Your copy should repeat the data that follows exactly and contain no image.

> **LISTED RECORDS**:
=======

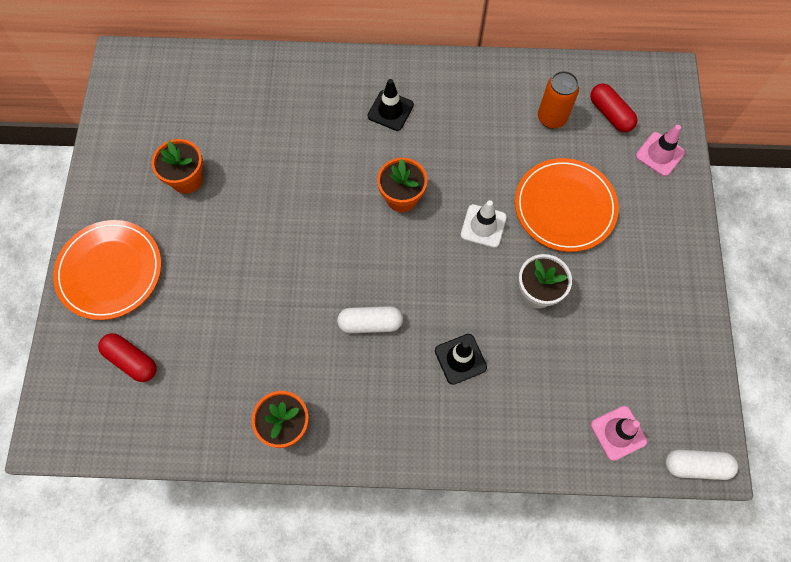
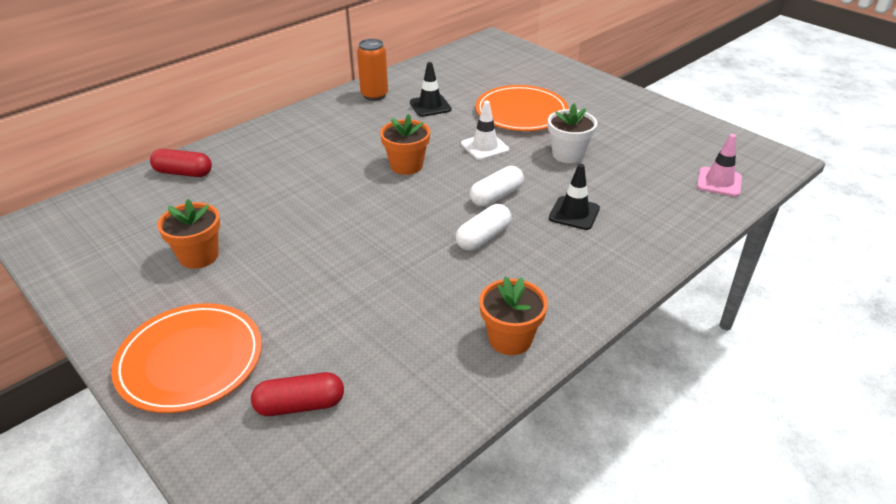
camera: 45 degrees left, 30 degrees down
(390, 110) = (333, 132): black traffic cone -> black traffic cone (430, 106)
(551, 118) = (451, 84): orange can -> orange can (374, 95)
(610, 114) = (484, 66): red capsule -> red capsule (183, 173)
(659, 154) = (538, 66): pink traffic cone -> none
(696, 466) = (778, 167): white capsule -> white capsule (496, 196)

=======

> **RESPONSE TO THIS EXERCISE**:
camera: 45 degrees left, 30 degrees down
(390, 110) = (333, 132): black traffic cone -> black traffic cone (430, 106)
(551, 118) = (451, 84): orange can -> orange can (374, 95)
(610, 114) = (484, 66): red capsule -> red capsule (183, 173)
(659, 154) = (538, 66): pink traffic cone -> none
(696, 466) = (778, 167): white capsule -> white capsule (496, 196)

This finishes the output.